__Required action__: Reproduce exactly the lines of the material beneath, from the line that contains "(308, 499) = (290, 620): turquoise" to the line that contains "(660, 328) = (685, 559): turquoise", both included, and no other lines.

----- Data to process -----

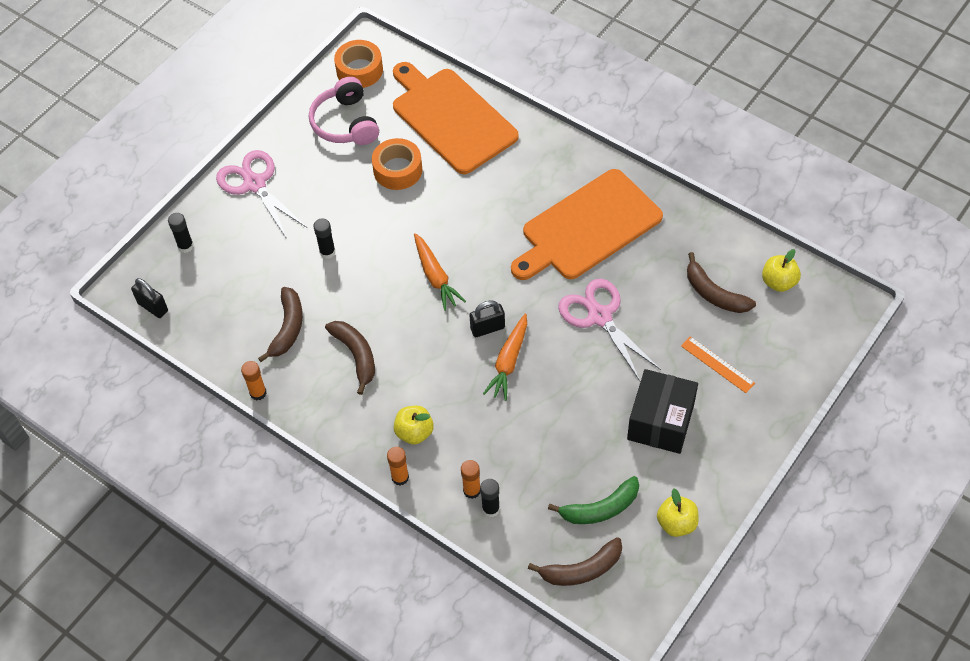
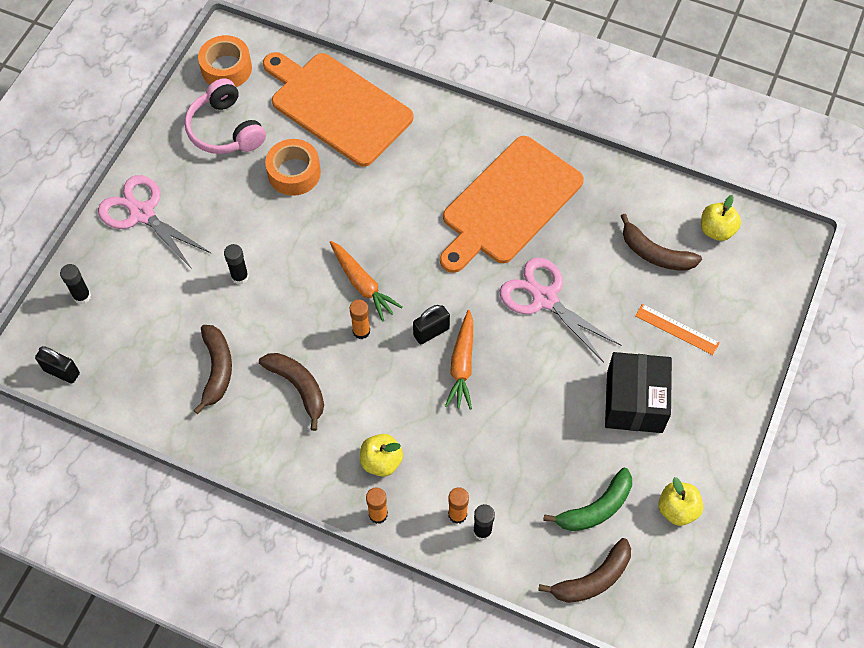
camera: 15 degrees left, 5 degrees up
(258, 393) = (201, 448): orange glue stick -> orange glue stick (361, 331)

-----
----- Data to process -----

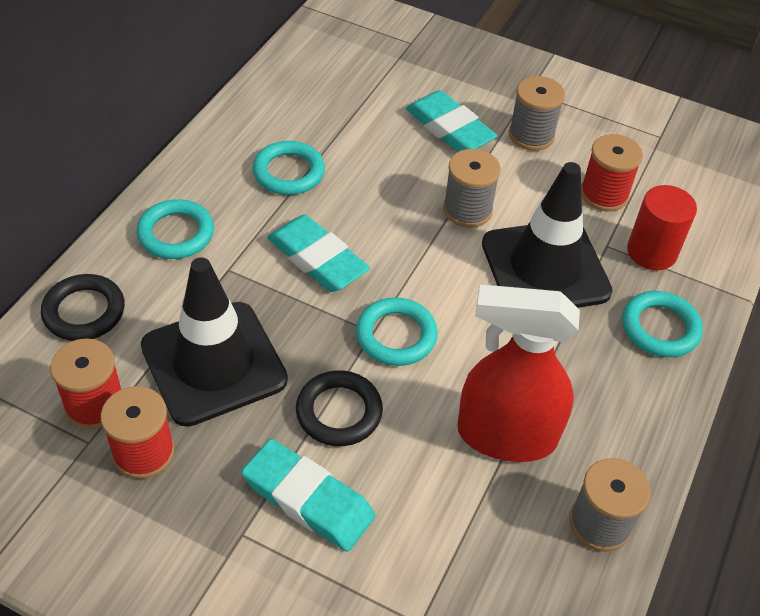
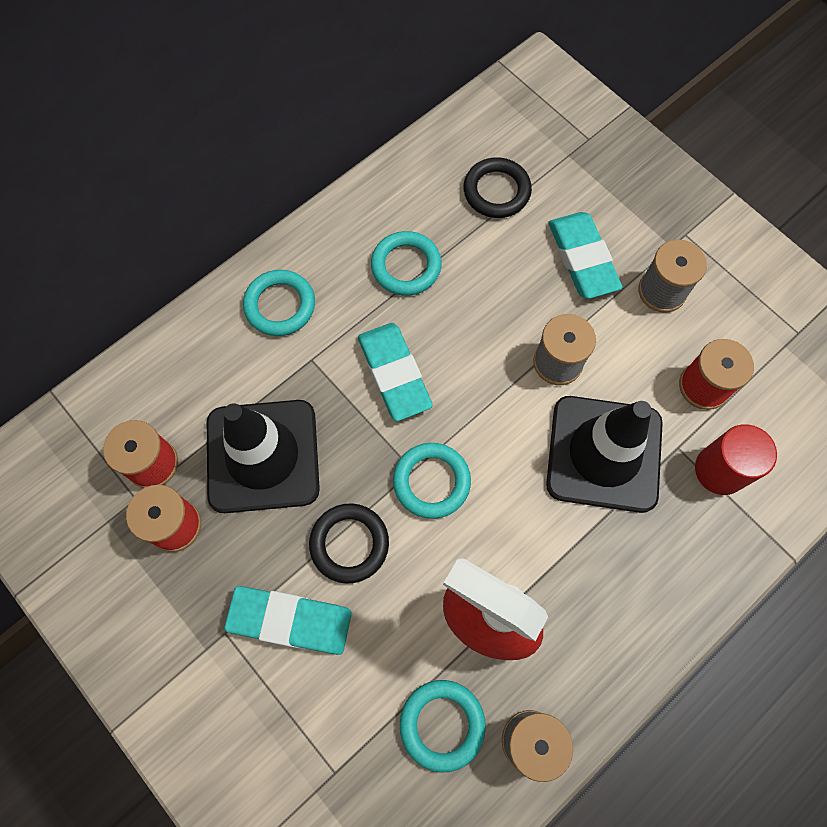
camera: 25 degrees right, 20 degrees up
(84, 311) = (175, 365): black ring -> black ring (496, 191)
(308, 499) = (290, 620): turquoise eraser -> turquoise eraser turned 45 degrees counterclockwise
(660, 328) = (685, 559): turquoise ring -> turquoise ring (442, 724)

-----

__Your solution__:
(308, 499) = (290, 620): turquoise eraser -> turquoise eraser turned 45 degrees counterclockwise
(660, 328) = (685, 559): turquoise ring -> turquoise ring (442, 724)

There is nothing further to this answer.